- **Your task**
Every record below is to be retyped exactly, with the pictures left out.

[Collected data]
====================

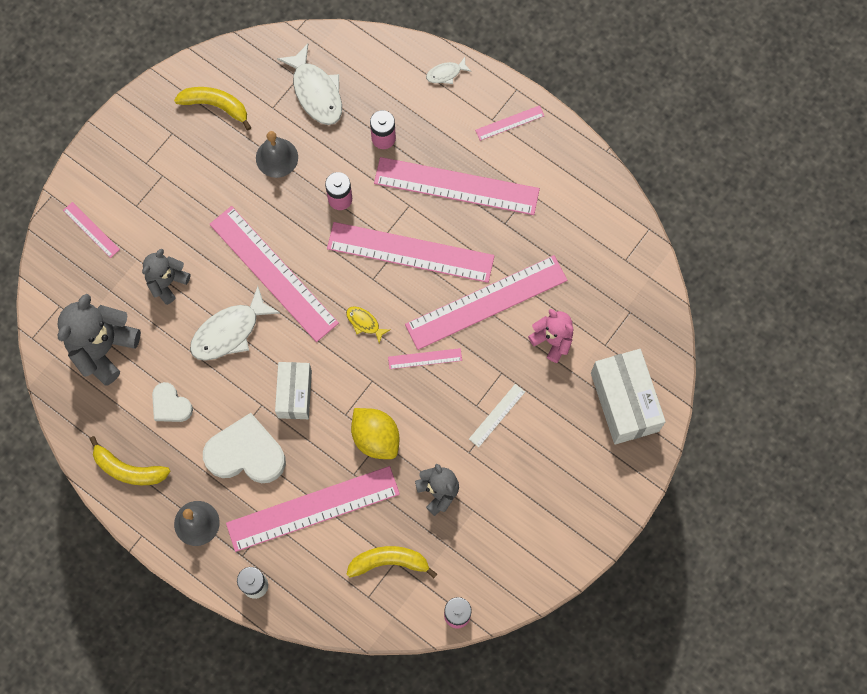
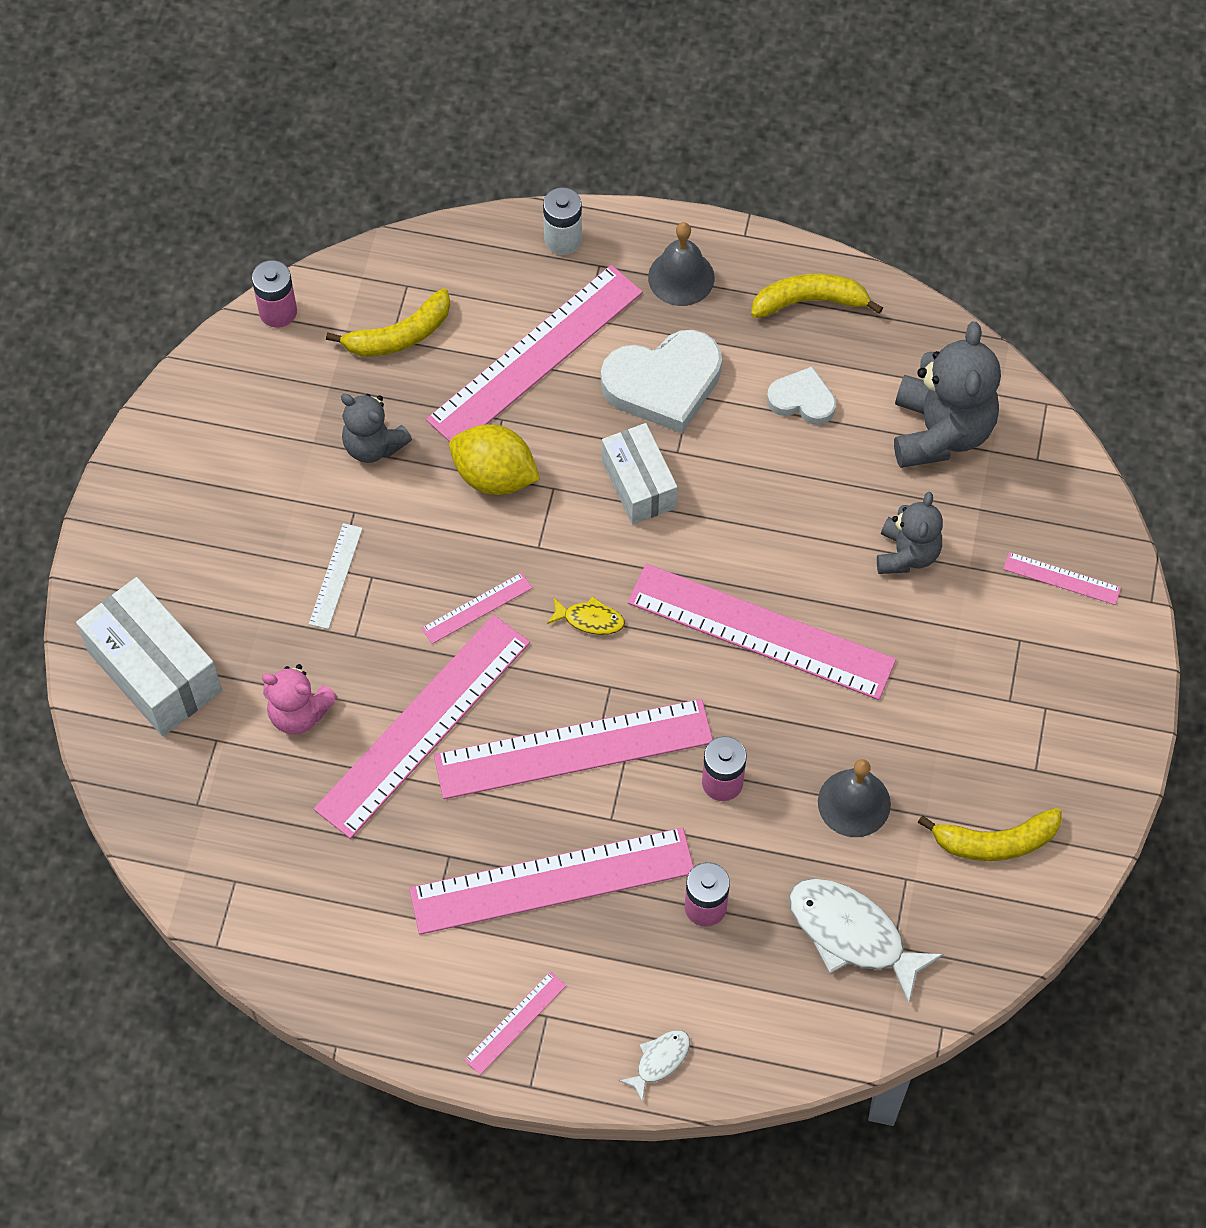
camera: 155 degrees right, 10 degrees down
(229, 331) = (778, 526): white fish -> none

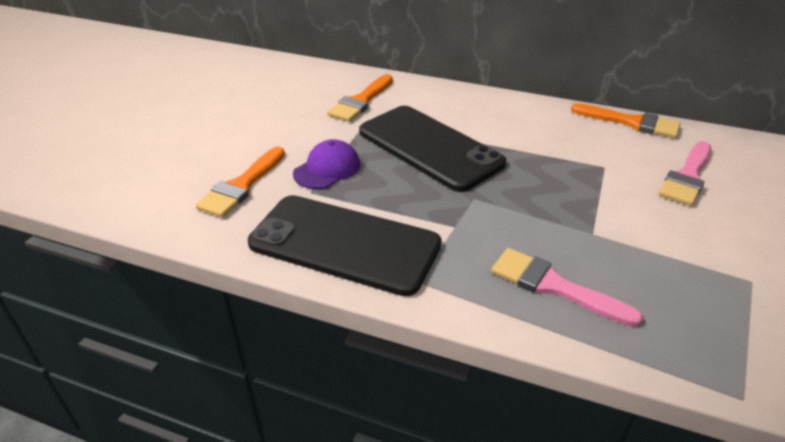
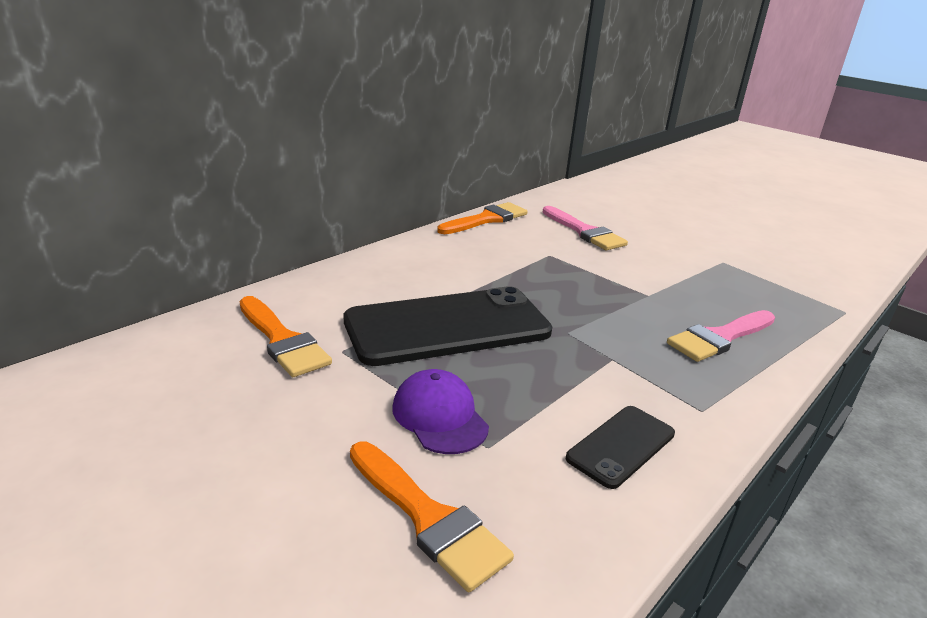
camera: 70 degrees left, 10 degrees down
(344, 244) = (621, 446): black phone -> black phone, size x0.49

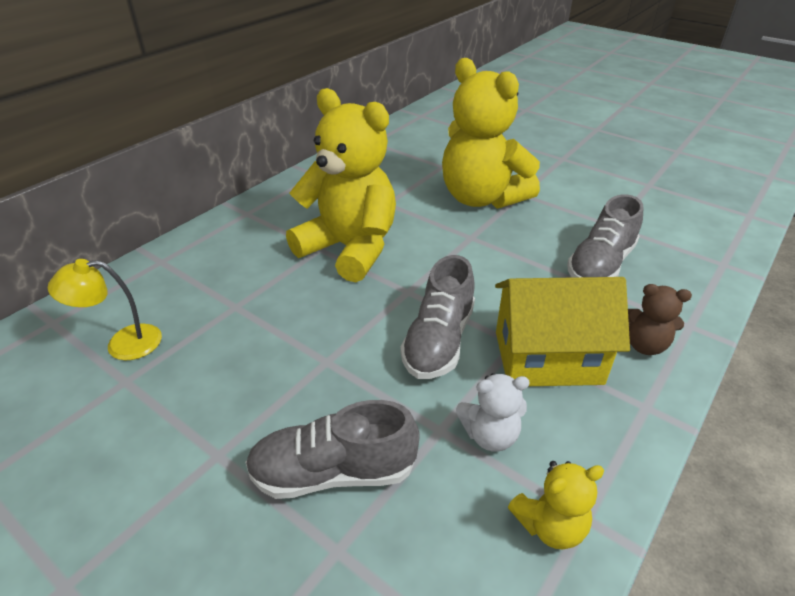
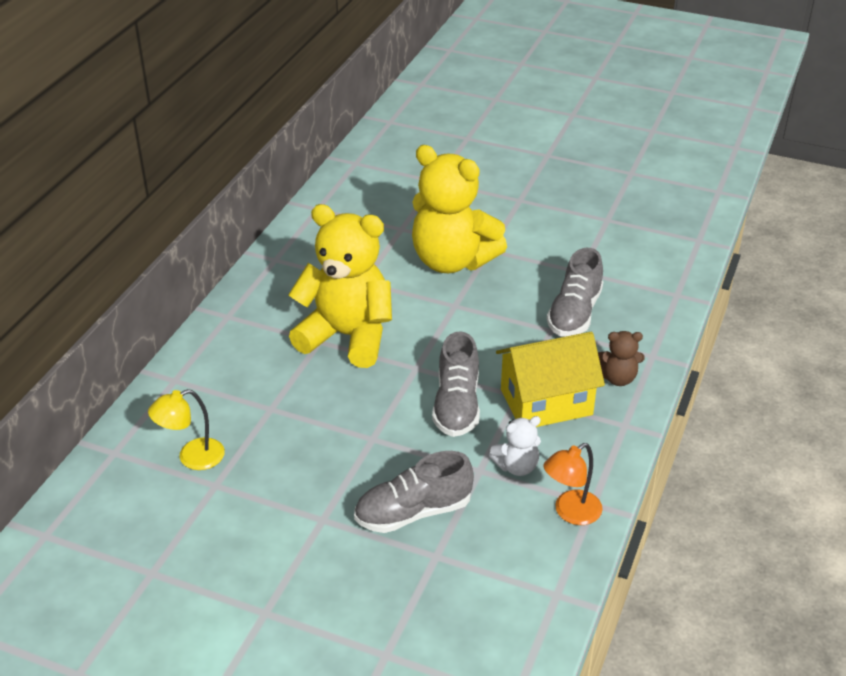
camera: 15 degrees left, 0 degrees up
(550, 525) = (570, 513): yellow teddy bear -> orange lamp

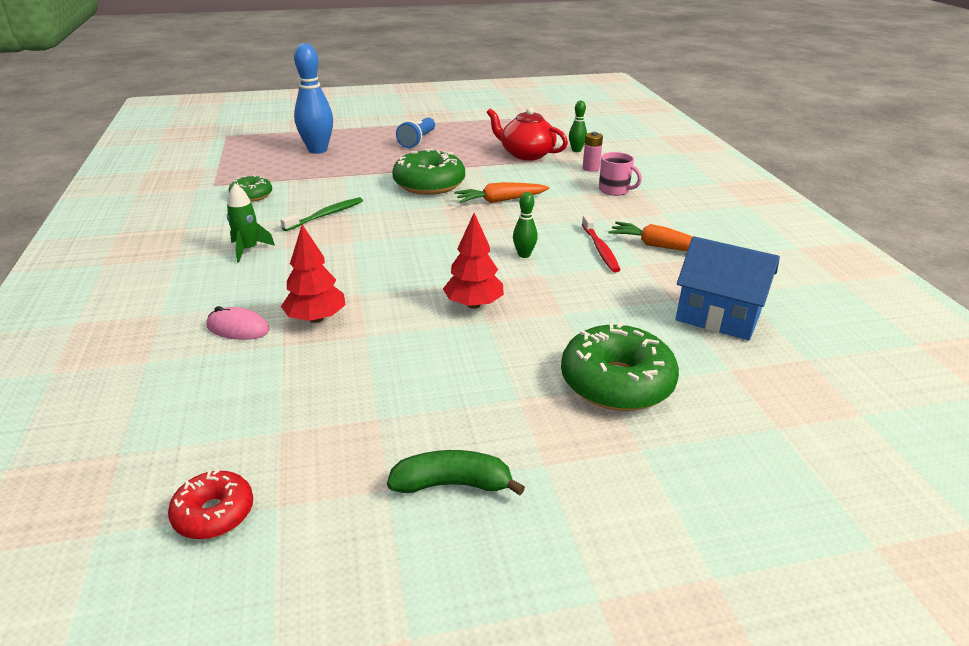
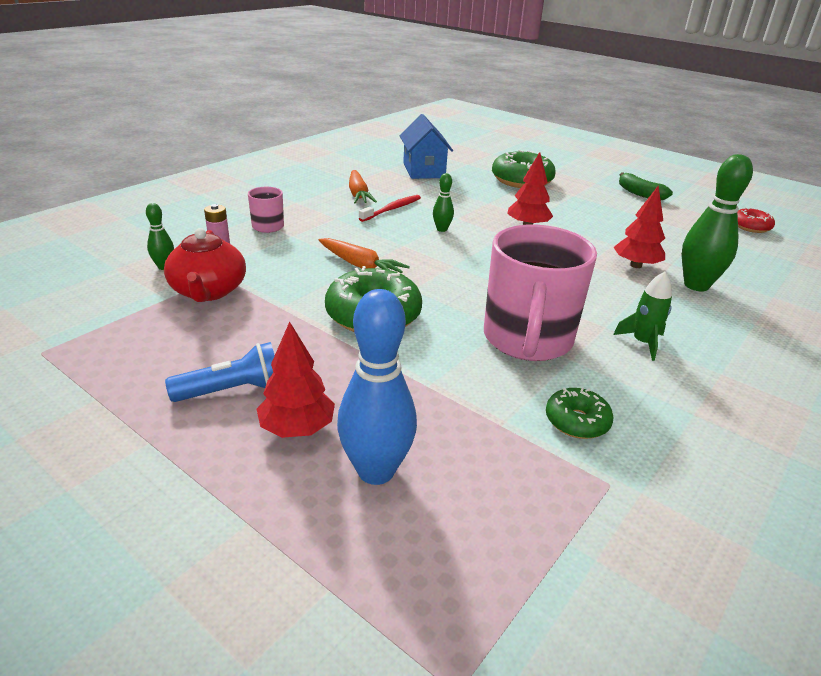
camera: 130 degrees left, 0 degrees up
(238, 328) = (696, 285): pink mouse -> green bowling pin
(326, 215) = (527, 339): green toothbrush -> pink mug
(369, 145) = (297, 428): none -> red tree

====================

- **Reply**
camera: 155 degrees right, 10 degrees down
(229, 331) = (778, 526): white fish -> none

camera: 70 degrees left, 10 degrees down
(344, 244) = (621, 446): black phone -> black phone, size x0.49

camera: 15 degrees left, 0 degrees up
(550, 525) = (570, 513): yellow teddy bear -> orange lamp

camera: 130 degrees left, 0 degrees up
(238, 328) = (696, 285): pink mouse -> green bowling pin
(326, 215) = (527, 339): green toothbrush -> pink mug
(369, 145) = (297, 428): none -> red tree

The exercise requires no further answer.